* [Exercise description] Print verbatim every line starting at the one that contains "R3: 1.6k (ADJ, GND) -> 1.6k (ADJ, VBAT)" and ending at the final line of the records; include both endpoints.

* [Change detection outputs]
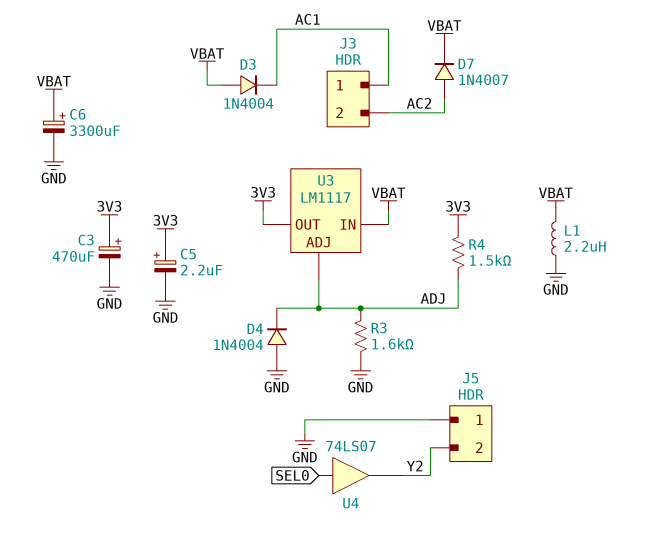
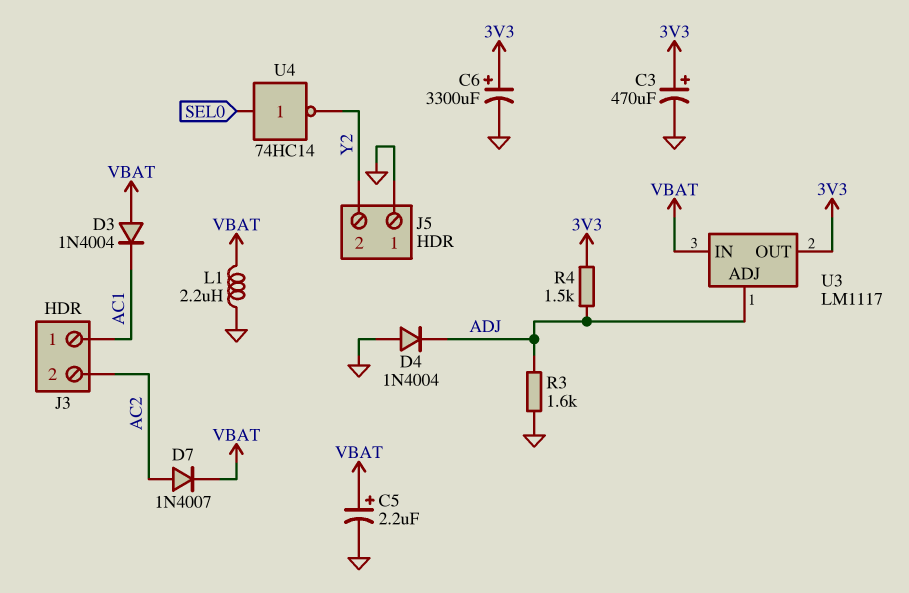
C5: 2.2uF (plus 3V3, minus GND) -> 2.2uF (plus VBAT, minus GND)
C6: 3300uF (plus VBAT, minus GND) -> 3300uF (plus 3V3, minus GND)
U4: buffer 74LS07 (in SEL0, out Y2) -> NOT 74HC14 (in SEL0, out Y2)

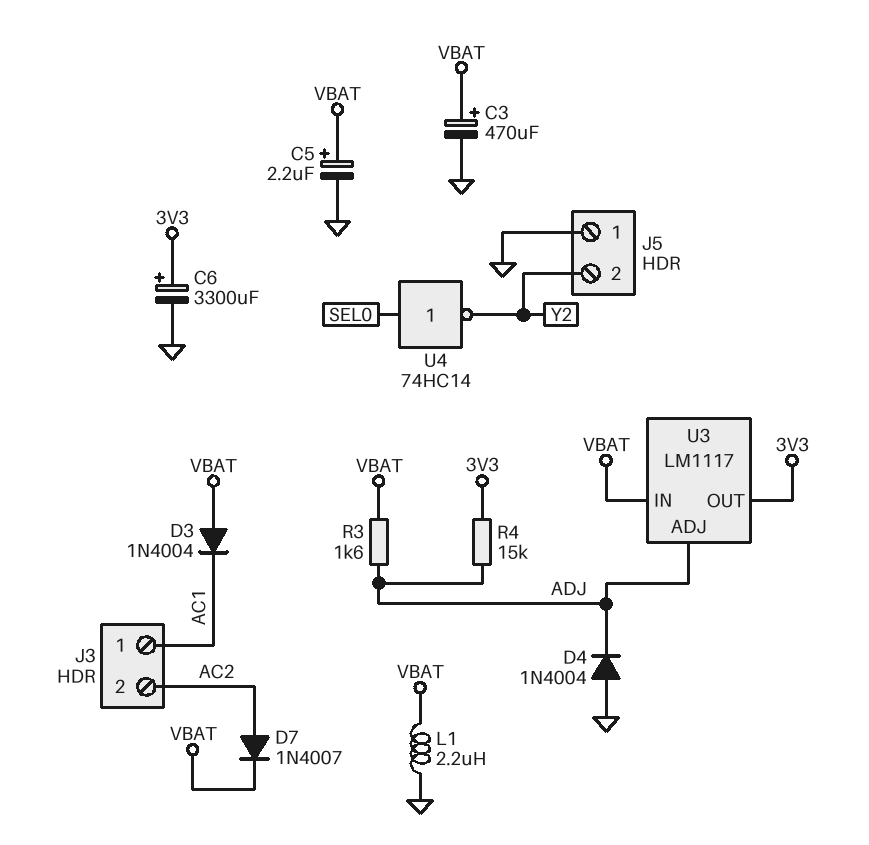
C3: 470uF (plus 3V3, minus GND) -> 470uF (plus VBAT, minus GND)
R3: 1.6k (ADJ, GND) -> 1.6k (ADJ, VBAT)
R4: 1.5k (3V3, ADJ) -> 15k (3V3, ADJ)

* [Reply]
R3: 1.6k (ADJ, GND) -> 1.6k (ADJ, VBAT)
R4: 1.5k (3V3, ADJ) -> 15k (3V3, ADJ)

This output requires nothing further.